Problem description |
Go through the data line by line from the top, retyping each exactly, and end with the line that contains "C2: none -> 150nF (IN, VN)".

Extracted data |

————————

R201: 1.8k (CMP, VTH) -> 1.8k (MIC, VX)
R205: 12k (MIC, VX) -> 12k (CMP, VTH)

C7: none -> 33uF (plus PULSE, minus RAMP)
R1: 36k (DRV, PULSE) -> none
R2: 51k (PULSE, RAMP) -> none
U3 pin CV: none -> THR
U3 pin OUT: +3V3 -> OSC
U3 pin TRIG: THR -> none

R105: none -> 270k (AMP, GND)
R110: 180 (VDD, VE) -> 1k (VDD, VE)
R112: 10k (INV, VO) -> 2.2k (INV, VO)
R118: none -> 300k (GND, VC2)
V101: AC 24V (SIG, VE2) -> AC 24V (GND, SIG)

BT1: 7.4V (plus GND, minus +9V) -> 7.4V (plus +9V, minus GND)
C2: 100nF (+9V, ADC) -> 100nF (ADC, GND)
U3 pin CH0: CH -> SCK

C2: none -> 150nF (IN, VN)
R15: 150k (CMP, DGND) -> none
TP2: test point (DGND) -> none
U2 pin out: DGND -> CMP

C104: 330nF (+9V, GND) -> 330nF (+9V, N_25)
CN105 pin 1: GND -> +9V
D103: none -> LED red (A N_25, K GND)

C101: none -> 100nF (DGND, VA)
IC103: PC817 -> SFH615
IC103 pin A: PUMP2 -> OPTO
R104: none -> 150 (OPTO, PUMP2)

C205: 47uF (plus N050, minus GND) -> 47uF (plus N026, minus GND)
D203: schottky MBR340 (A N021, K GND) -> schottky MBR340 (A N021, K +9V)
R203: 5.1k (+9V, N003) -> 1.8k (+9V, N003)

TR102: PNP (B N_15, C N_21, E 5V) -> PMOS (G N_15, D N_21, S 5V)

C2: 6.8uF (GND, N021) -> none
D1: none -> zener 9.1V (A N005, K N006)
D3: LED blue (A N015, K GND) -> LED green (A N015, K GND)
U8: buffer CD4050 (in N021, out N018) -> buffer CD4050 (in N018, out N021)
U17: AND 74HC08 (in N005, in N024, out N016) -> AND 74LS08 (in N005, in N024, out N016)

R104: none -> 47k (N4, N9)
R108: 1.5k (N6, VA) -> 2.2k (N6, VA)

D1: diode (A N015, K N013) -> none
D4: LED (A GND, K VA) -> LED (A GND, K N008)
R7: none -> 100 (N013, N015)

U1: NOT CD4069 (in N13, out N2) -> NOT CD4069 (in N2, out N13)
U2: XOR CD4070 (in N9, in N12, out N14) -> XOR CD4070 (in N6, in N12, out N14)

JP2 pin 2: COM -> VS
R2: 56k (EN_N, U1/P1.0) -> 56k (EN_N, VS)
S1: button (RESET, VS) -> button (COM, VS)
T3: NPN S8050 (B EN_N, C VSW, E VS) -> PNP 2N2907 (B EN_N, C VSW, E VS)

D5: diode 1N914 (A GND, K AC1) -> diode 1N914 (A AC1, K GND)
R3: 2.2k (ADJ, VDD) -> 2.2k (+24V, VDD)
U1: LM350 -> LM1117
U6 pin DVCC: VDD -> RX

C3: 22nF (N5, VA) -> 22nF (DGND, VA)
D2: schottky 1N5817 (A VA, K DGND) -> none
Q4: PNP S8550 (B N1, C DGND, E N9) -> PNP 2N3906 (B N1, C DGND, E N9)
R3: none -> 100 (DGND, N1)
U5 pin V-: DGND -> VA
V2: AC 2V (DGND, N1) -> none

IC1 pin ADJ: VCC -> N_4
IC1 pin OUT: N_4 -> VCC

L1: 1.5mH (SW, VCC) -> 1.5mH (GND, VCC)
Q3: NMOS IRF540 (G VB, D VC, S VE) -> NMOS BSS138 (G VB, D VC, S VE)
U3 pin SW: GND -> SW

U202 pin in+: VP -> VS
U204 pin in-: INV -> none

————————

Output of the task |
R201: 1.8k (CMP, VTH) -> 1.8k (MIC, VX)
R205: 12k (MIC, VX) -> 12k (CMP, VTH)

C7: none -> 33uF (plus PULSE, minus RAMP)
R1: 36k (DRV, PULSE) -> none
R2: 51k (PULSE, RAMP) -> none
U3 pin CV: none -> THR
U3 pin OUT: +3V3 -> OSC
U3 pin TRIG: THR -> none

R105: none -> 270k (AMP, GND)
R110: 180 (VDD, VE) -> 1k (VDD, VE)
R112: 10k (INV, VO) -> 2.2k (INV, VO)
R118: none -> 300k (GND, VC2)
V101: AC 24V (SIG, VE2) -> AC 24V (GND, SIG)

BT1: 7.4V (plus GND, minus +9V) -> 7.4V (plus +9V, minus GND)
C2: 100nF (+9V, ADC) -> 100nF (ADC, GND)
U3 pin CH0: CH -> SCK

C2: none -> 150nF (IN, VN)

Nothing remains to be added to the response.